====== PROVIDED RECORDS

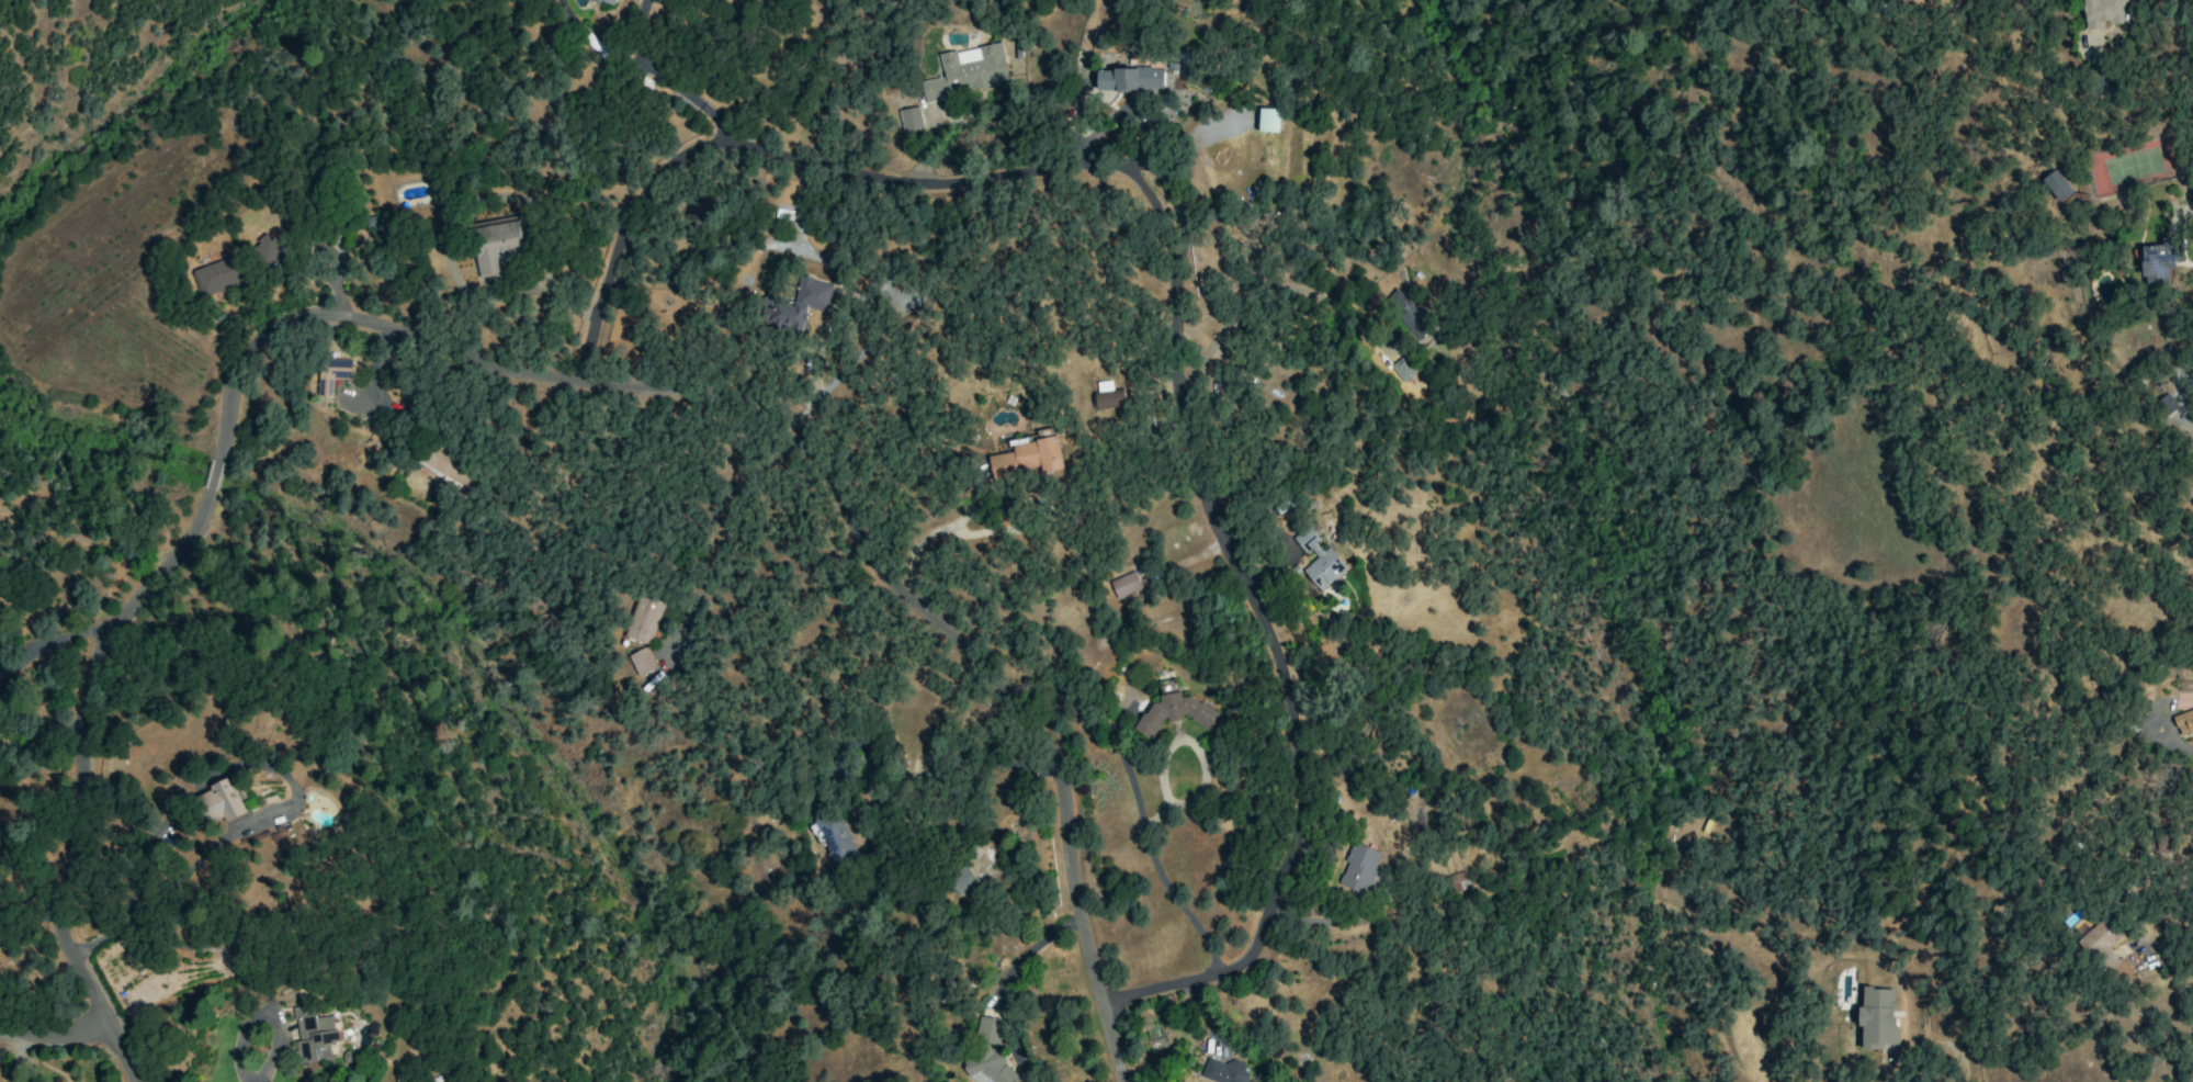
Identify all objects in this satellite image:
building: (609, 2)
building: (2103, 13)
building: (968, 71)
building: (1129, 79)
road: (686, 98)
road: (2137, 102)
building: (909, 119)
building: (1268, 120)
building: (2056, 185)
building: (494, 243)
building: (266, 248)
building: (2160, 259)
building: (217, 276)
road: (1181, 287)
road: (1266, 292)
building: (795, 304)
building: (1406, 313)
road: (498, 366)
building: (1402, 369)
building: (332, 374)
road: (2182, 390)
building: (1107, 396)
building: (2165, 405)
building: (1027, 458)
road: (1001, 497)
road: (721, 534)
road: (1281, 536)
road: (82, 540)
building: (1321, 559)
building: (1124, 584)
building: (641, 618)
building: (641, 661)
building: (1174, 713)
building: (2184, 722)
road: (2178, 746)
road: (850, 779)
road: (904, 782)
building: (222, 801)
building: (831, 838)
building: (288, 839)
road: (215, 847)
building: (1359, 868)
building: (961, 881)
building: (1458, 881)
building: (2105, 948)
building: (1876, 1018)
road: (55, 1034)
building: (314, 1035)
road: (258, 1060)
road: (1931, 1072)
building: (403, 1077)
road: (2191, 1078)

============

> **PROBLEM STATEMENT**: Pictures are to be left out; everything else in the entries is reproduced verbatim.

> **TASK RESPONSE**:
Identify all objects in this satellite image:
building: (609, 2)
building: (2103, 13)
building: (968, 71)
building: (1129, 79)
road: (686, 98)
road: (2137, 102)
building: (909, 119)
building: (1268, 120)
building: (2056, 185)
building: (494, 243)
building: (266, 248)
building: (2160, 259)
building: (217, 276)
road: (1181, 287)
road: (1266, 292)
building: (795, 304)
building: (1406, 313)
road: (498, 366)
building: (1402, 369)
building: (332, 374)
road: (2182, 390)
building: (1107, 396)
building: (2165, 405)
building: (1027, 458)
road: (1001, 497)
road: (721, 534)
road: (1281, 536)
road: (82, 540)
building: (1321, 559)
building: (1124, 584)
building: (641, 618)
building: (641, 661)
building: (1174, 713)
building: (2184, 722)
road: (2178, 746)
road: (850, 779)
road: (904, 782)
building: (222, 801)
building: (831, 838)
building: (288, 839)
road: (215, 847)
building: (1359, 868)
building: (961, 881)
building: (1458, 881)
building: (2105, 948)
building: (1876, 1018)
road: (55, 1034)
building: (314, 1035)
road: (258, 1060)
road: (1931, 1072)
building: (403, 1077)
road: (2191, 1078)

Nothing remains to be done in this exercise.